◆ **EXERCISE DESCRIPTION**: Return exactly the line that contains "R11: 15k (N7, N12) -> 15k (5V, N7)" and all lines beneath it in the entries, through the very last one.

◆ **THE RECORDS**:
= = = = = = =
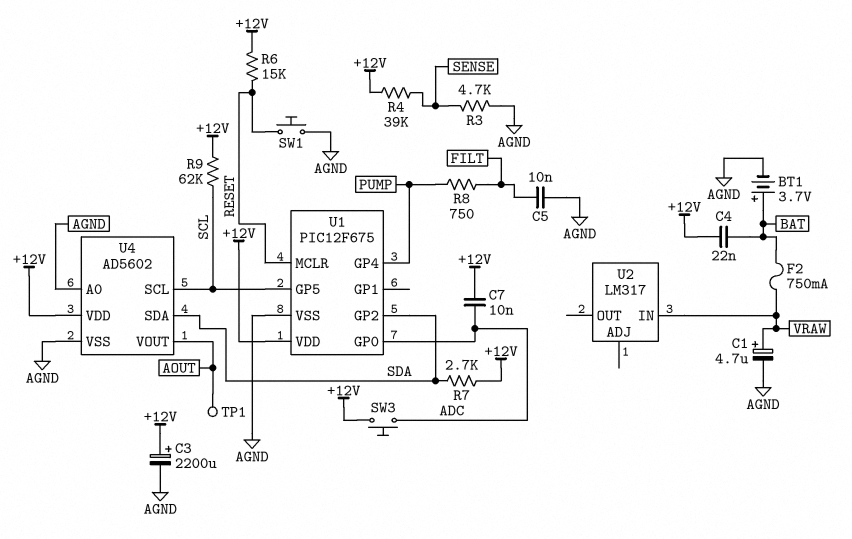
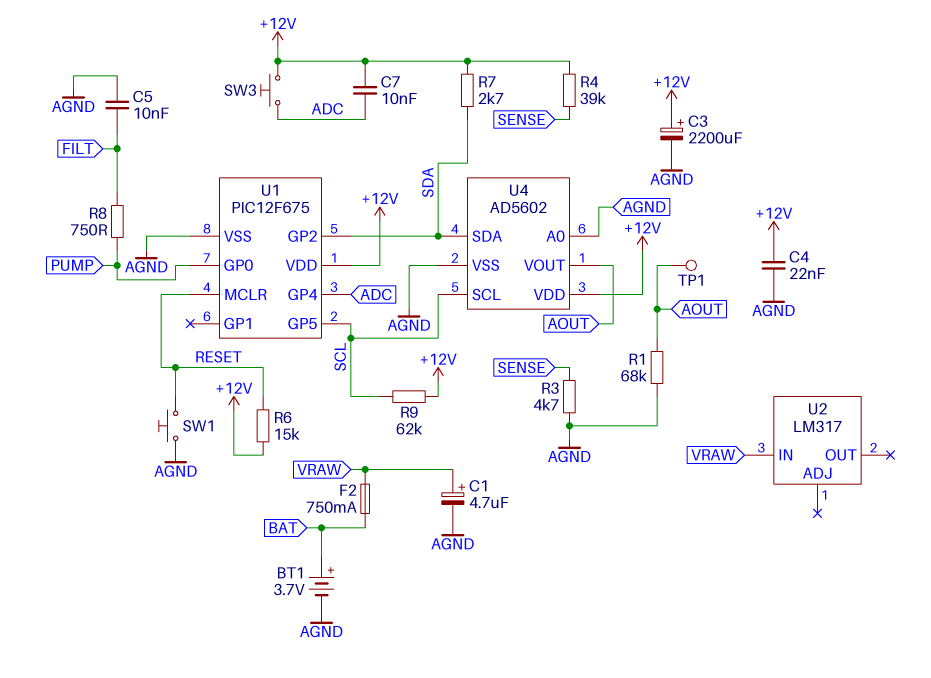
C4: 22nF (+12V, BAT) -> 22nF (+12V, AGND)
R1: none -> 68k (AGND, AOUT)
U1 pin GP0: ADC -> PUMP
U1 pin GP4: PUMP -> ADC

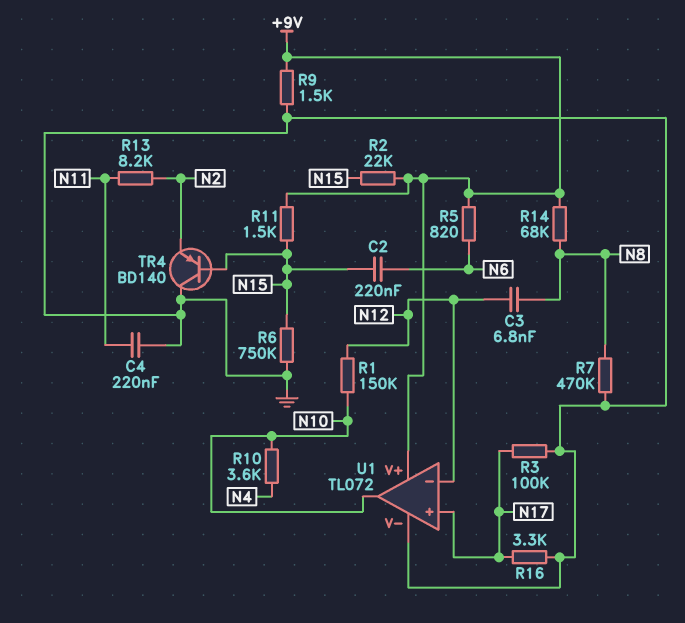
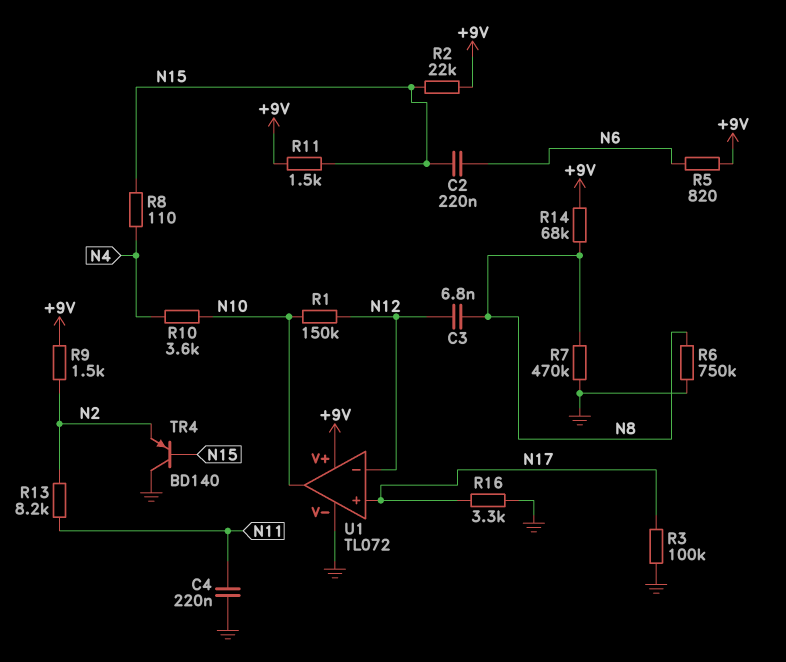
R6: 750k (GND, N15) -> 750k (GND, N8)
R8: none -> 110 (N4, N15)
R9: 1.5k (+9V, GND) -> 1.5k (+9V, N2)

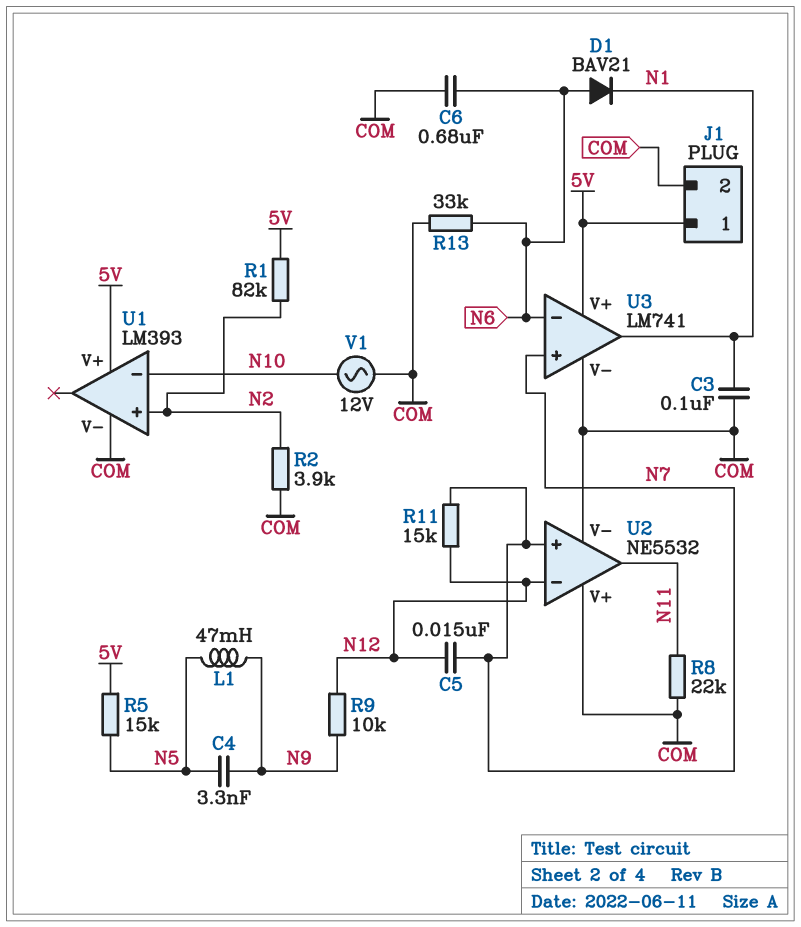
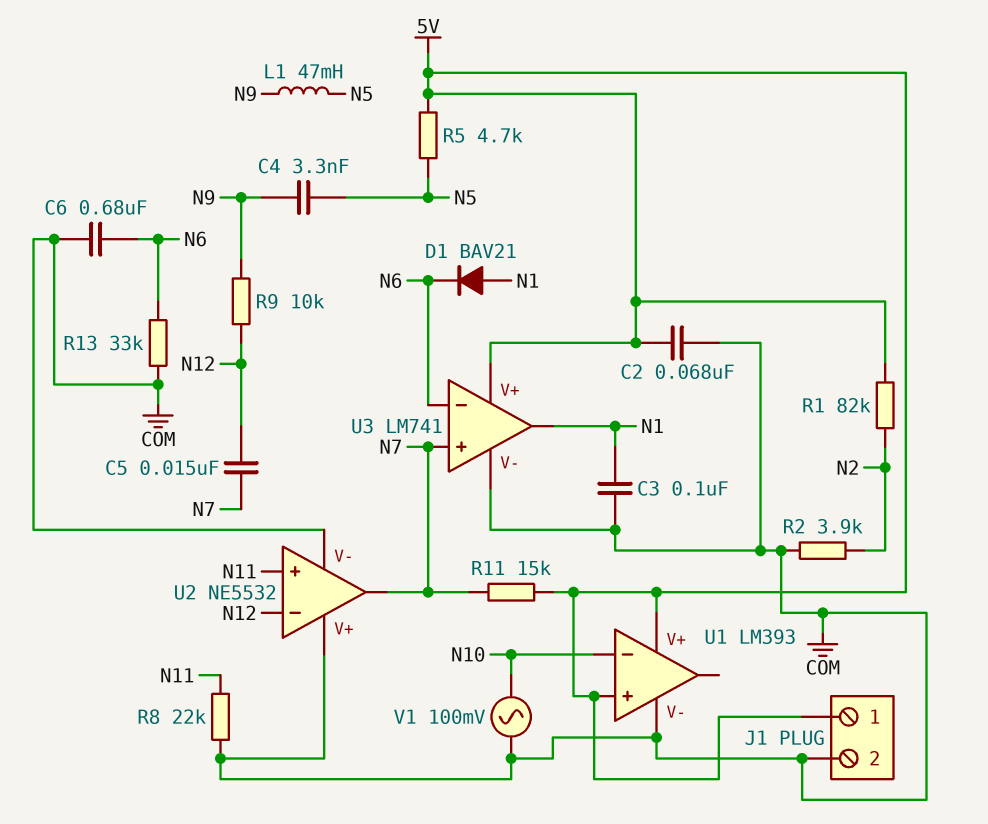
C2: none -> 68nF (5V, COM)
D1: diode BAV21 (A N6, K N1) -> diode BAV21 (A N1, K N6)
R5: 15k (5V, N5) -> 4.7k (5V, N5)
R11: 15k (N7, N12) -> 15k (5V, N7)
U1 pin in+: N2 -> 5V
U2 pin in+: N7 -> N11
U2 pin out: N11 -> N7
V1: AC 12V (COM, N10) -> AC 100mV (COM, N10)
= = = = = = =
◆ **RESPONSE TO THIS TASK**:
R11: 15k (N7, N12) -> 15k (5V, N7)
U1 pin in+: N2 -> 5V
U2 pin in+: N7 -> N11
U2 pin out: N11 -> N7
V1: AC 12V (COM, N10) -> AC 100mV (COM, N10)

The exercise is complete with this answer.